**YOUR OBJECTIVE:**
Repeat the lines from the line with "none -> turquoise candle [457,194,500,326]" to the line with "white rocket [507,171,588,311]" in the listing below, keeping both end lines and adding nothing.

**SOURCE RECORDS:**
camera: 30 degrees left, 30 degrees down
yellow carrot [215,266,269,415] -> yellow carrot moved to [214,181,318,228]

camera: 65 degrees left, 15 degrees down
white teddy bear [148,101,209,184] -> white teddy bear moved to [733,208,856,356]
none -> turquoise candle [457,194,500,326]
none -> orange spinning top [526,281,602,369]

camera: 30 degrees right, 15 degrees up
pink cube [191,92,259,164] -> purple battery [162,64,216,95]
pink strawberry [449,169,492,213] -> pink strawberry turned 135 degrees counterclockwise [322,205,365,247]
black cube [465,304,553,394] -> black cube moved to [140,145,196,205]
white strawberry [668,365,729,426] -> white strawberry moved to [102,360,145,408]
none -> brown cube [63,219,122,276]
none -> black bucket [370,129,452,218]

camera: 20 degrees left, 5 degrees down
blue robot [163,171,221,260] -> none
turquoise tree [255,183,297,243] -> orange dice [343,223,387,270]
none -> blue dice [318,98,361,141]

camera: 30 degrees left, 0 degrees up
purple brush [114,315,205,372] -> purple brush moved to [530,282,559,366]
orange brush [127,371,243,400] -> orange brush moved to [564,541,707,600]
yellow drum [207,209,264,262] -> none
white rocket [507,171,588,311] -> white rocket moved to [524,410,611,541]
--
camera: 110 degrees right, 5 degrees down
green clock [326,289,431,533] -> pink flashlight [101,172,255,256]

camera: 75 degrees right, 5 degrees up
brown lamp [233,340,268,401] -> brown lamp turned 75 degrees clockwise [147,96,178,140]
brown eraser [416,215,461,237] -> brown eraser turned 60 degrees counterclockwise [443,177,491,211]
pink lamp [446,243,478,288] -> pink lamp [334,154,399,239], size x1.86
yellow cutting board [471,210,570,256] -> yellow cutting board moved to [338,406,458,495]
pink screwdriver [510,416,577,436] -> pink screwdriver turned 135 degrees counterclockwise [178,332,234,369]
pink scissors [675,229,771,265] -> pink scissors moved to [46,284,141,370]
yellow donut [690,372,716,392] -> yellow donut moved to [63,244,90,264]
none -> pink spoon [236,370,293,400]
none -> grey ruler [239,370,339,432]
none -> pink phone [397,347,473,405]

**ANSWER TO THE PROBLEM:**
none -> turquoise candle [457,194,500,326]
none -> orange spinning top [526,281,602,369]

camera: 30 degrees right, 15 degrees up
pink cube [191,92,259,164] -> purple battery [162,64,216,95]
pink strawberry [449,169,492,213] -> pink strawberry turned 135 degrees counterclockwise [322,205,365,247]
black cube [465,304,553,394] -> black cube moved to [140,145,196,205]
white strawberry [668,365,729,426] -> white strawberry moved to [102,360,145,408]
none -> brown cube [63,219,122,276]
none -> black bucket [370,129,452,218]

camera: 20 degrees left, 5 degrees down
blue robot [163,171,221,260] -> none
turquoise tree [255,183,297,243] -> orange dice [343,223,387,270]
none -> blue dice [318,98,361,141]

camera: 30 degrees left, 0 degrees up
purple brush [114,315,205,372] -> purple brush moved to [530,282,559,366]
orange brush [127,371,243,400] -> orange brush moved to [564,541,707,600]
yellow drum [207,209,264,262] -> none
white rocket [507,171,588,311] -> white rocket moved to [524,410,611,541]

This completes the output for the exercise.